*Activity*. Transcribe exactly the lines that fall between the one holding "Q1: NMOS (G" and the one holding "V1: 24V (plus", inclusive, from the entries below.

*Material shown*.
════

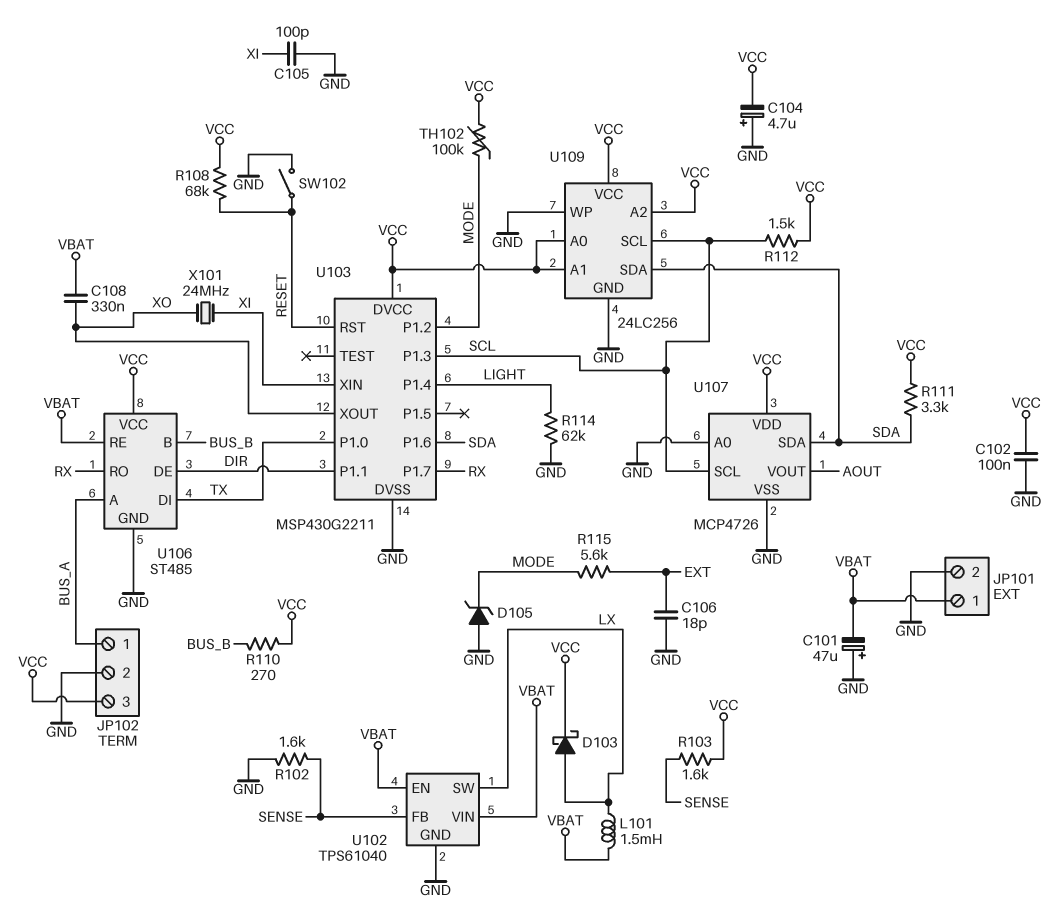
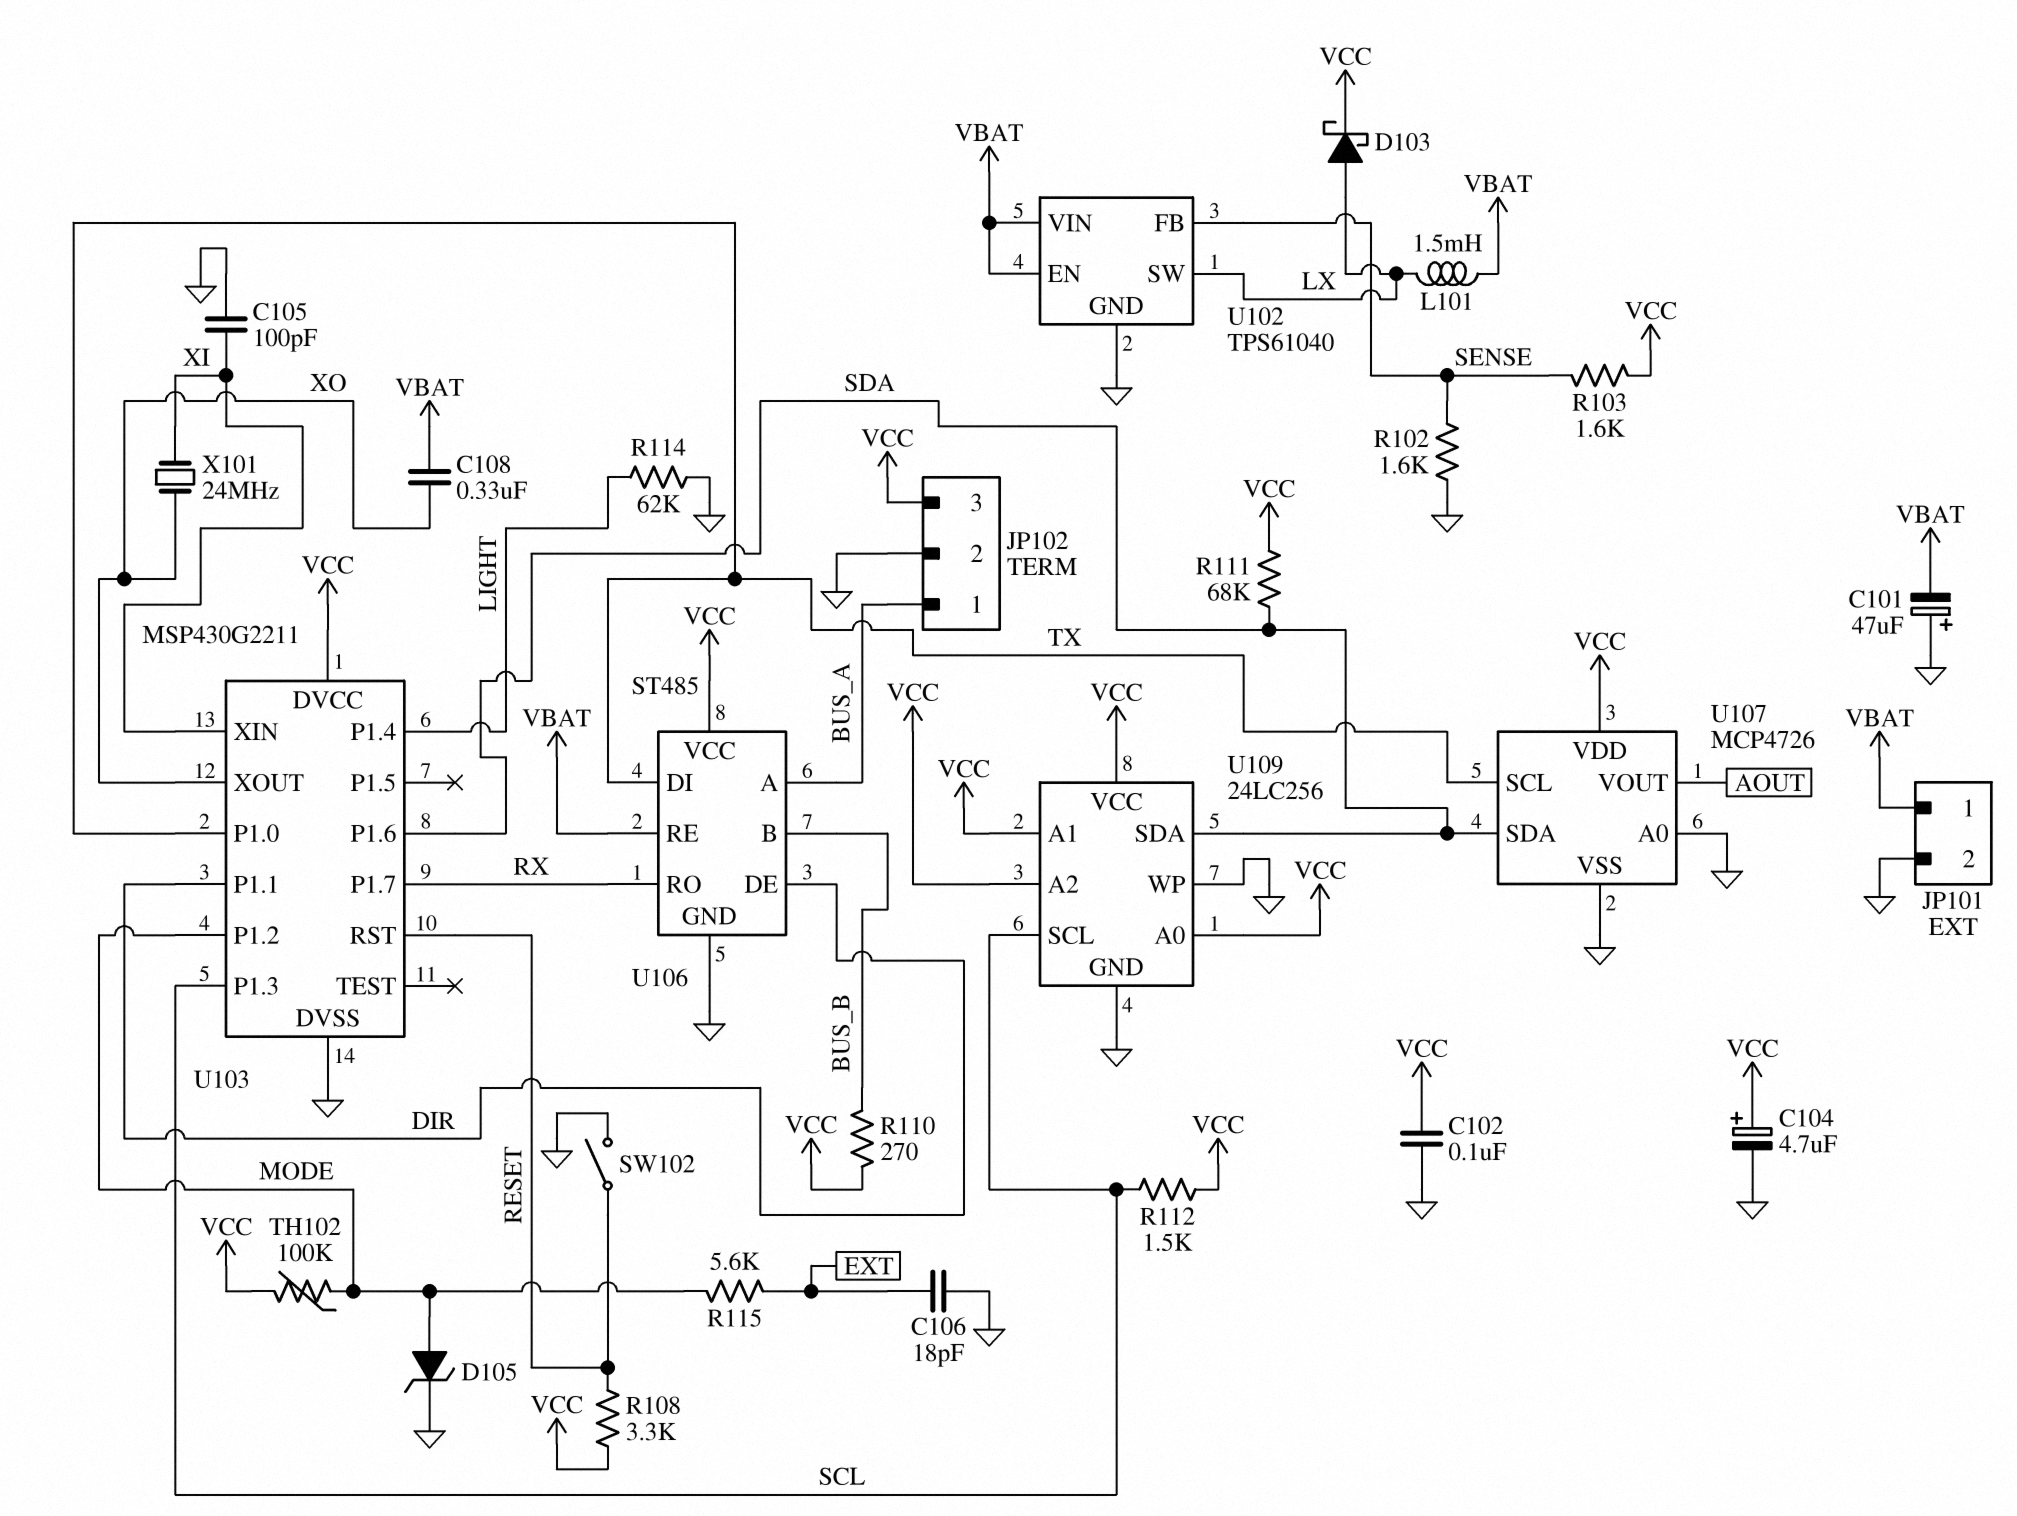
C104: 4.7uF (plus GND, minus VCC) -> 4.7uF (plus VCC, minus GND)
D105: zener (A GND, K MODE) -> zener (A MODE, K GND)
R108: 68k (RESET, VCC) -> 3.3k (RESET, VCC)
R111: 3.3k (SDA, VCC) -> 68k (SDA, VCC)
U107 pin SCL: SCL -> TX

════

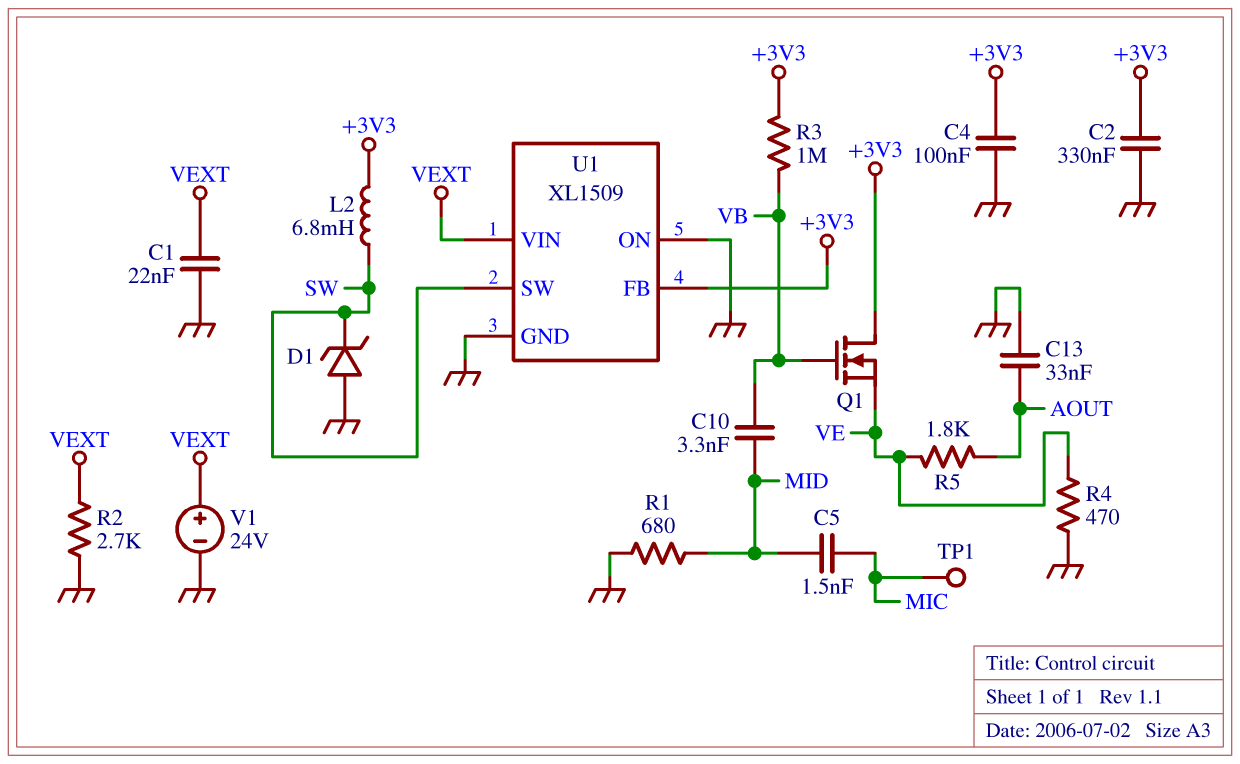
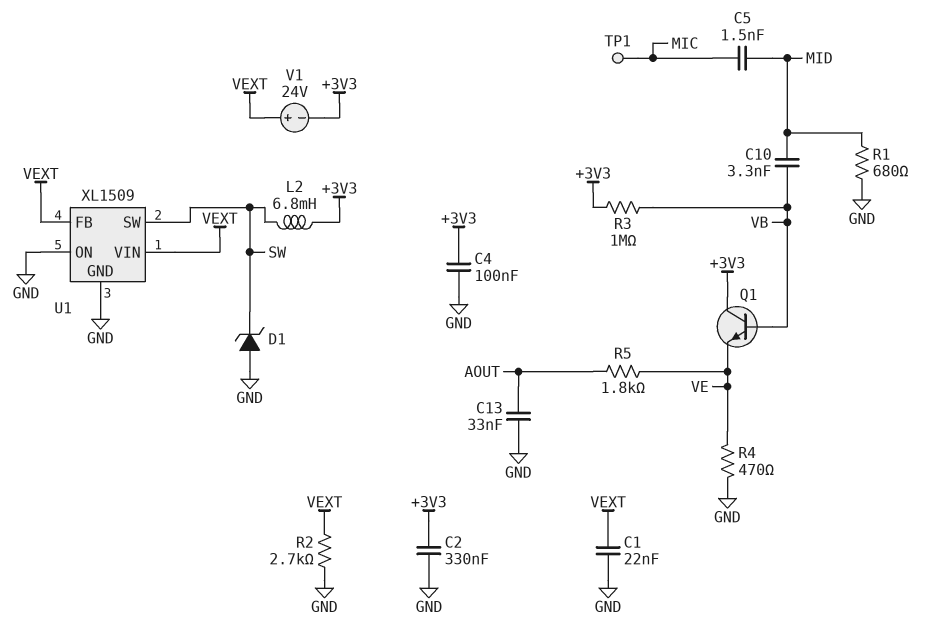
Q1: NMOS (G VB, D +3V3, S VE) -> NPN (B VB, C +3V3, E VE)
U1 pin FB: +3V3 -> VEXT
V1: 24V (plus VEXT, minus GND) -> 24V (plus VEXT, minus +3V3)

════

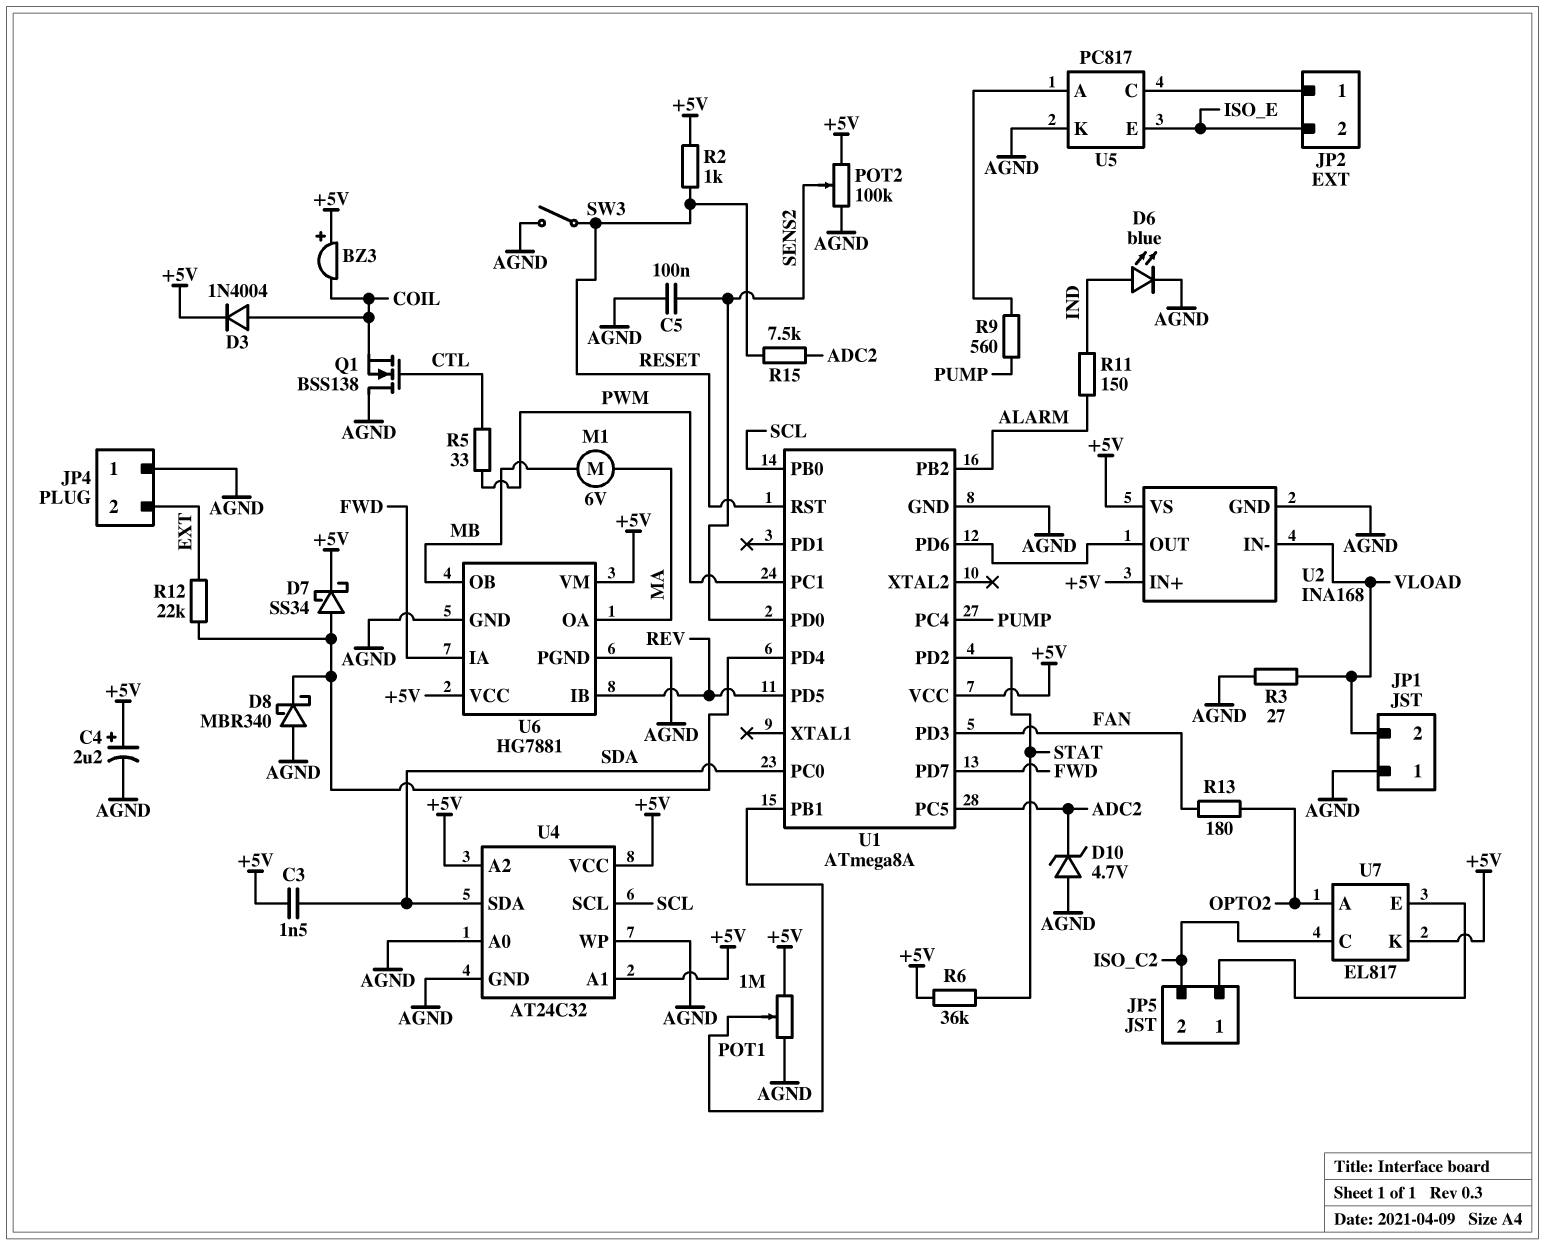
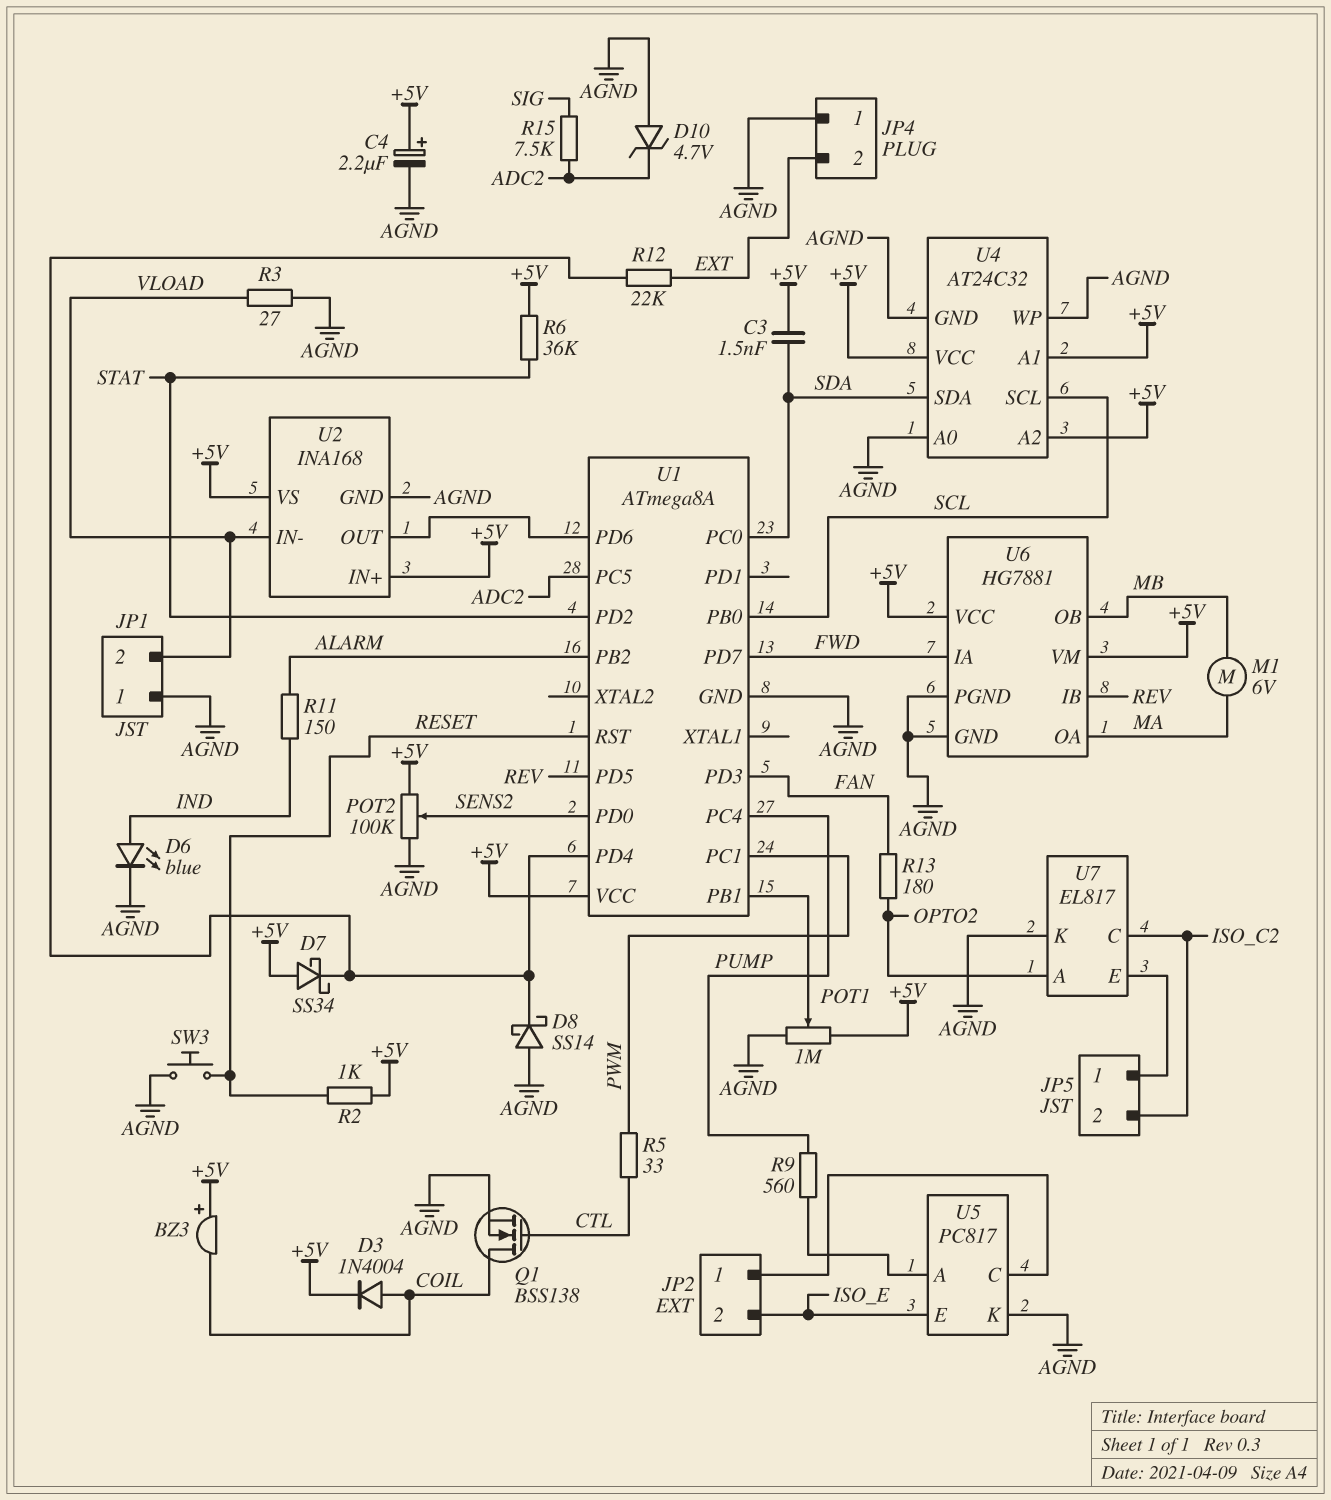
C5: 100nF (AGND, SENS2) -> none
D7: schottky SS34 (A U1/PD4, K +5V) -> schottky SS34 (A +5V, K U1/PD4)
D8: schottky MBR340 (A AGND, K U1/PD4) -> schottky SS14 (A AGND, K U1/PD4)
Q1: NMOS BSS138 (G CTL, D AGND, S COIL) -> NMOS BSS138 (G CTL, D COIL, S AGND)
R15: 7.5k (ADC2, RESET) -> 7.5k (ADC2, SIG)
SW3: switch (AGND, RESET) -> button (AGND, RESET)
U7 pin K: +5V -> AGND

════

*Answer space*.
Q1: NMOS (G VB, D +3V3, S VE) -> NPN (B VB, C +3V3, E VE)
U1 pin FB: +3V3 -> VEXT
V1: 24V (plus VEXT, minus GND) -> 24V (plus VEXT, minus +3V3)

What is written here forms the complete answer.